<<<<

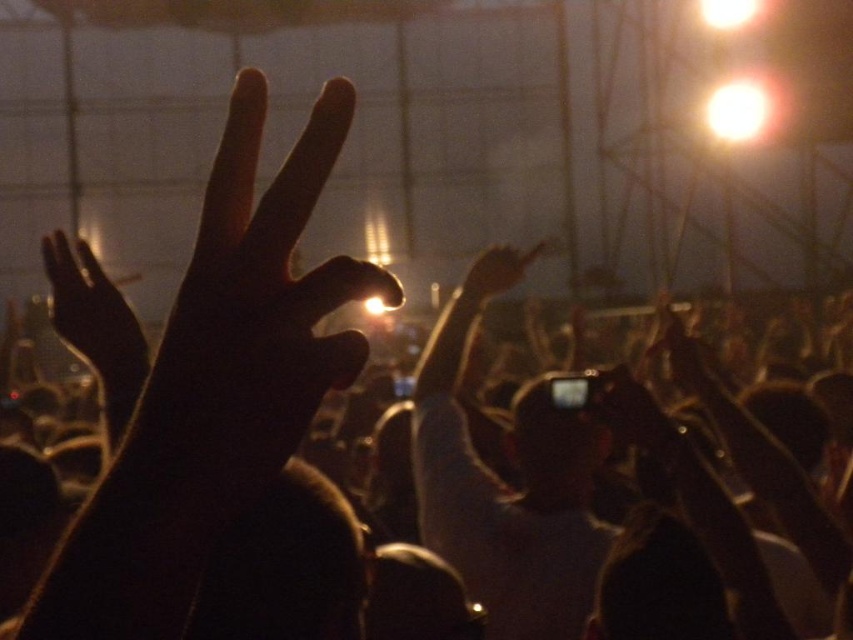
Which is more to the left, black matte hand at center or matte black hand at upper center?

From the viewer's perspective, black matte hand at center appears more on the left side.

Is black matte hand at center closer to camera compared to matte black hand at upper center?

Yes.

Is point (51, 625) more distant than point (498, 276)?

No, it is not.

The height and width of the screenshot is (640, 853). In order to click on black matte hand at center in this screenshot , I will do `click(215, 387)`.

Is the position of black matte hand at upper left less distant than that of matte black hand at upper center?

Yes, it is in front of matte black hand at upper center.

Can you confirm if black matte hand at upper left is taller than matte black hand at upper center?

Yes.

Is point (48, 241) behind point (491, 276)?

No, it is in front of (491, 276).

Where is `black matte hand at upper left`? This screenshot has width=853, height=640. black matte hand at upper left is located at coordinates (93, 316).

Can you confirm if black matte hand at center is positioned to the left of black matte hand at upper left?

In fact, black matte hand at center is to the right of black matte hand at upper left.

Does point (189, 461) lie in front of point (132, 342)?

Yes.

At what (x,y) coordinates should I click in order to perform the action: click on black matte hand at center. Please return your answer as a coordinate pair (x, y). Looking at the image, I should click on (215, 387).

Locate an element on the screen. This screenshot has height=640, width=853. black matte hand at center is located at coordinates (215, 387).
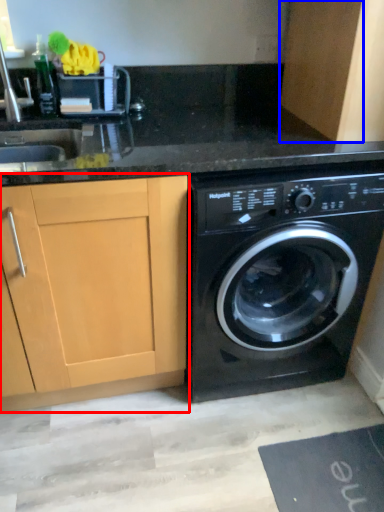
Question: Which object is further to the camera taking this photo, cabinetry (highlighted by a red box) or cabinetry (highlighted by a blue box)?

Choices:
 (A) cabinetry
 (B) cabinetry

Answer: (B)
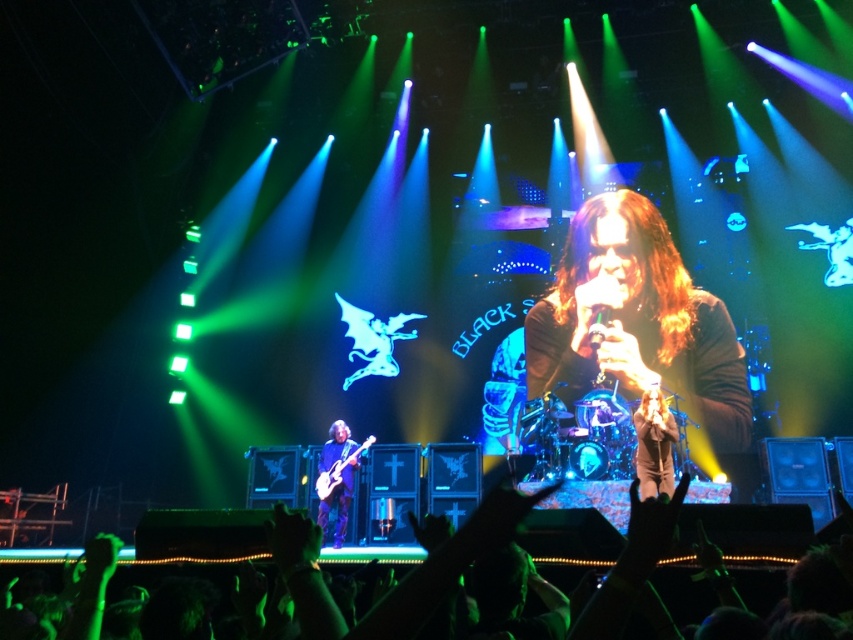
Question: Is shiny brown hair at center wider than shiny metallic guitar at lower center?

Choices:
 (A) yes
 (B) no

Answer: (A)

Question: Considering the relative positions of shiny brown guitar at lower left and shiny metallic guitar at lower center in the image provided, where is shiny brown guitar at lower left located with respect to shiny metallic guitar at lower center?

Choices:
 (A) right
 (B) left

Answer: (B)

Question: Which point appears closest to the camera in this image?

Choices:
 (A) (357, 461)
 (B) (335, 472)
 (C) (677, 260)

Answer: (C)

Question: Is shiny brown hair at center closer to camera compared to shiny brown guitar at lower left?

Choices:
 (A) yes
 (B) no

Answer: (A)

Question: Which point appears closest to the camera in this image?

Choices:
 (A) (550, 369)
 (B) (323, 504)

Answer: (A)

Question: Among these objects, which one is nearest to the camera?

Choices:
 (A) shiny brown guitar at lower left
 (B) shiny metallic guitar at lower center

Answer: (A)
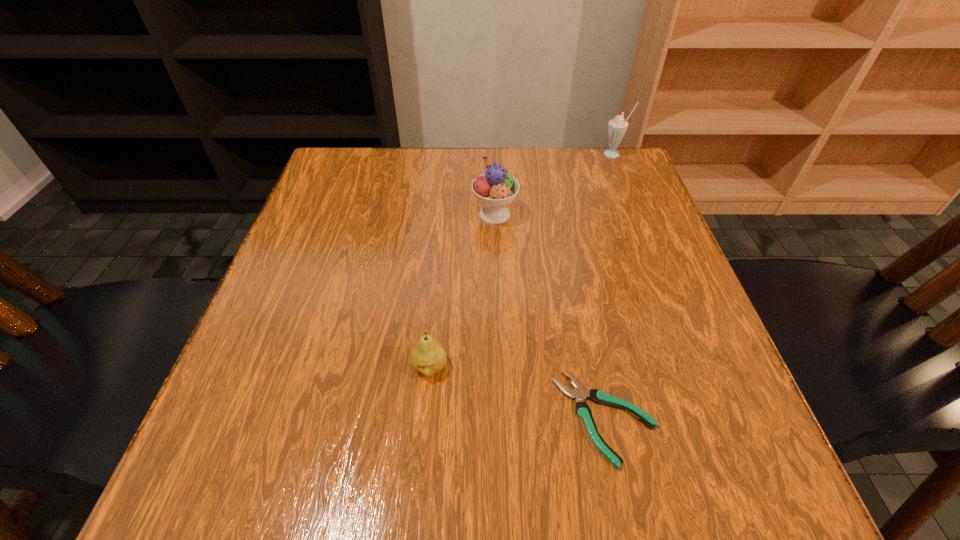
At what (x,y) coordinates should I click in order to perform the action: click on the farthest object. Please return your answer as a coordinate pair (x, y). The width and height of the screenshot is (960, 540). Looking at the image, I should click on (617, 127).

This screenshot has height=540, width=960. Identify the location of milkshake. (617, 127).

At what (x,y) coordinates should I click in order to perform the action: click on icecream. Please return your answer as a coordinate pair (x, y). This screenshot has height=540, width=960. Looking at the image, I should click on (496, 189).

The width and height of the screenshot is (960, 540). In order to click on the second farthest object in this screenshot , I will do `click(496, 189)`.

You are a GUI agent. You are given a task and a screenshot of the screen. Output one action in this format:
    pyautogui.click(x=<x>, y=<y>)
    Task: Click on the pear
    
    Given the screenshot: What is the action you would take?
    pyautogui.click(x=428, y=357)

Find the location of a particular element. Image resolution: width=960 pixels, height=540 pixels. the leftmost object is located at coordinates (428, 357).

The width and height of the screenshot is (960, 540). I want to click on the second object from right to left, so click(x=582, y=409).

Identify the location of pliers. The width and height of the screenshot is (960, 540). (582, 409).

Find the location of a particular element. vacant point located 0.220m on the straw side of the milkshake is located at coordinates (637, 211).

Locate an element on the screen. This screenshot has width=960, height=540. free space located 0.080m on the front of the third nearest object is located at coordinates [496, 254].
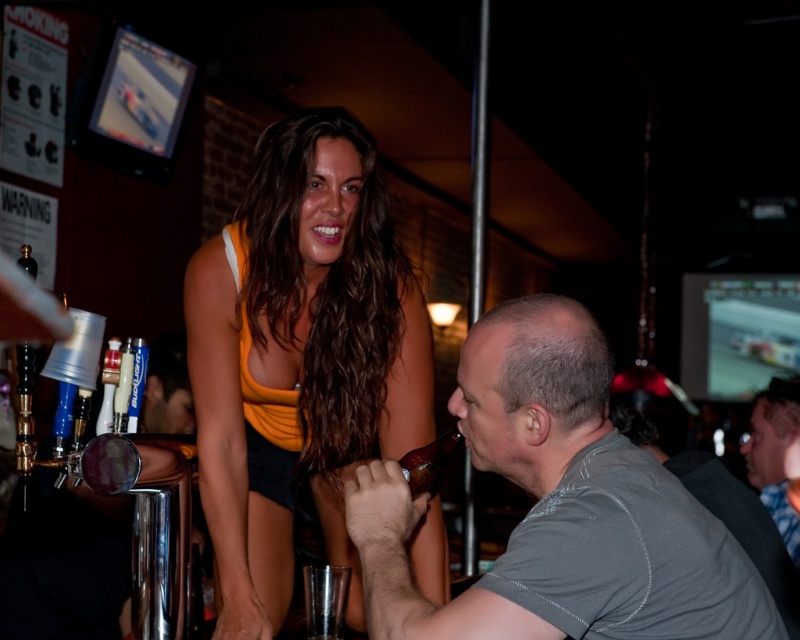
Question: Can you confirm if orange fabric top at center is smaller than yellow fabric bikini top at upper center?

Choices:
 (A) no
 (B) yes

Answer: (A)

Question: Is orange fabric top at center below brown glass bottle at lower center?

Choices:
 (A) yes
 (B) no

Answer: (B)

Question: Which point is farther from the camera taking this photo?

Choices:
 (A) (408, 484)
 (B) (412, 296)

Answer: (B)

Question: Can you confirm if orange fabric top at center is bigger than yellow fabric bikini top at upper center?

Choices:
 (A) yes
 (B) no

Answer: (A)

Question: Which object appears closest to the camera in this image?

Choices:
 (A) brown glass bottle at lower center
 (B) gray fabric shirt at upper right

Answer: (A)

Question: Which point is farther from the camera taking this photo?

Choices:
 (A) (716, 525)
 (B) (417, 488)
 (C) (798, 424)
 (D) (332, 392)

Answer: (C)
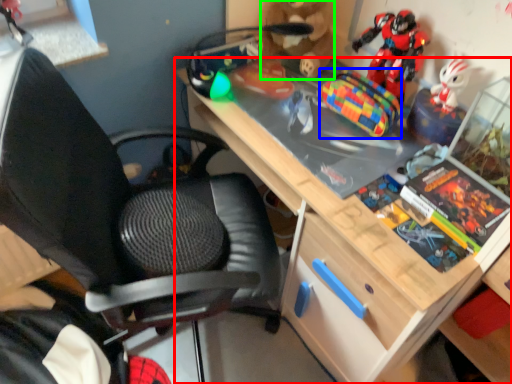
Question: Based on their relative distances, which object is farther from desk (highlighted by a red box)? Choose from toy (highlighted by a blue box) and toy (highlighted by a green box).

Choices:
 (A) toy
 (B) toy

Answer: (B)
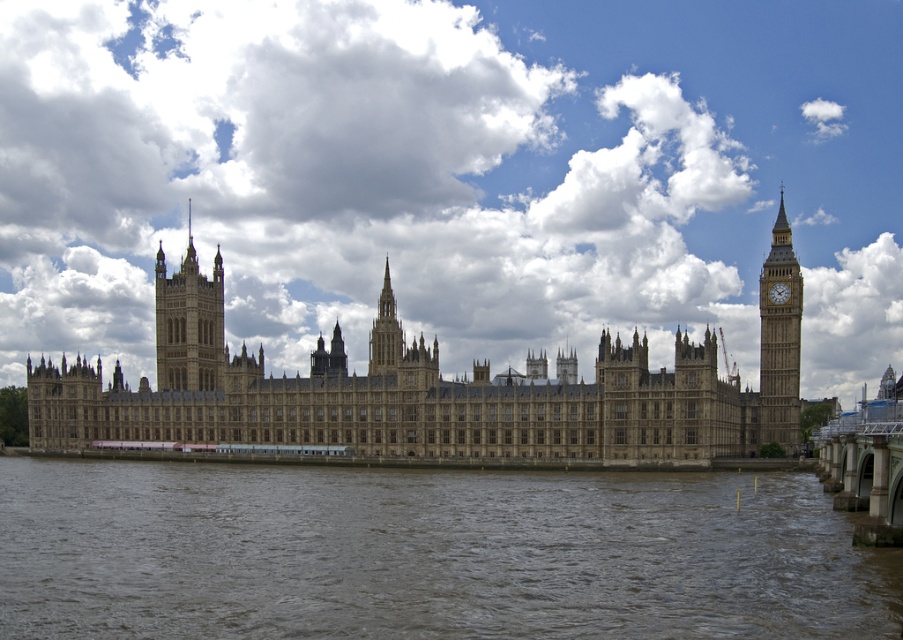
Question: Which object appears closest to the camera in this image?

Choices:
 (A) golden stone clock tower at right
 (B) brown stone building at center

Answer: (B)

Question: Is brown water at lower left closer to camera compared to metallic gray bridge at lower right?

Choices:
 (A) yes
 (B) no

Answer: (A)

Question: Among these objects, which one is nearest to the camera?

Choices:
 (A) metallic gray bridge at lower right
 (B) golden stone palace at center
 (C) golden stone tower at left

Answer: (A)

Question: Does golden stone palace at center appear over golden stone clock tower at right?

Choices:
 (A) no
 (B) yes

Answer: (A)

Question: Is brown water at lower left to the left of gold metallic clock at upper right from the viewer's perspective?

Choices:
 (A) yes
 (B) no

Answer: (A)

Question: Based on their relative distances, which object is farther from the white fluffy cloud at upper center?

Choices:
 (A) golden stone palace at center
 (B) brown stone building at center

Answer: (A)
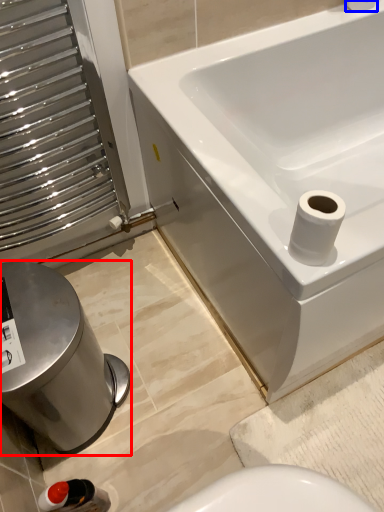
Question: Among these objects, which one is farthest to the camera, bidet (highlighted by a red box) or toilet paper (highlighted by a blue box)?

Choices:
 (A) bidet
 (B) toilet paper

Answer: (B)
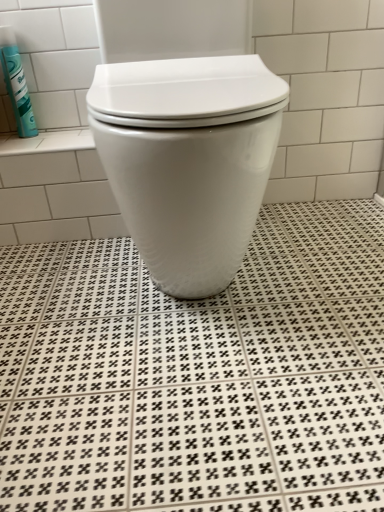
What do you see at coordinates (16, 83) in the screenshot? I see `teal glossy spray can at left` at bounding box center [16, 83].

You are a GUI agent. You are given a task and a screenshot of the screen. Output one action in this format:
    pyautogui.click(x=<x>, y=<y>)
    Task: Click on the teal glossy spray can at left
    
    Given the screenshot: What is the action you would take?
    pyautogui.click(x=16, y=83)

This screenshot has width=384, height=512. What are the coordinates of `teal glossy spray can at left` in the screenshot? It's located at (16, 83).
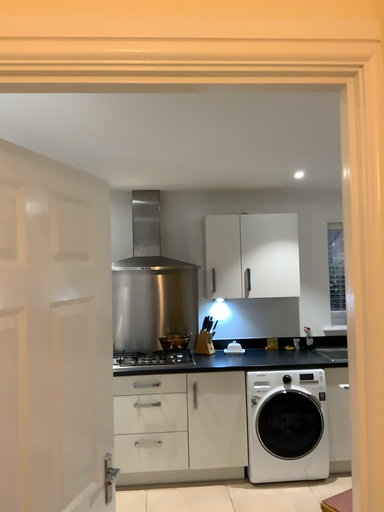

>>>>

### Your task
Please repeat the material between the line containing "Can you confirm if black matte hand at upper" and the line containing "coordinates (93, 316).", inclusive, reproducing each line without any change.

### Response to this task
Can you confirm if black matte hand at upper left is taller than matte black hand at upper center?

Yes.

Is point (48, 241) behind point (491, 276)?

No, it is in front of (491, 276).

Where is `black matte hand at upper left`? This screenshot has width=853, height=640. black matte hand at upper left is located at coordinates (93, 316).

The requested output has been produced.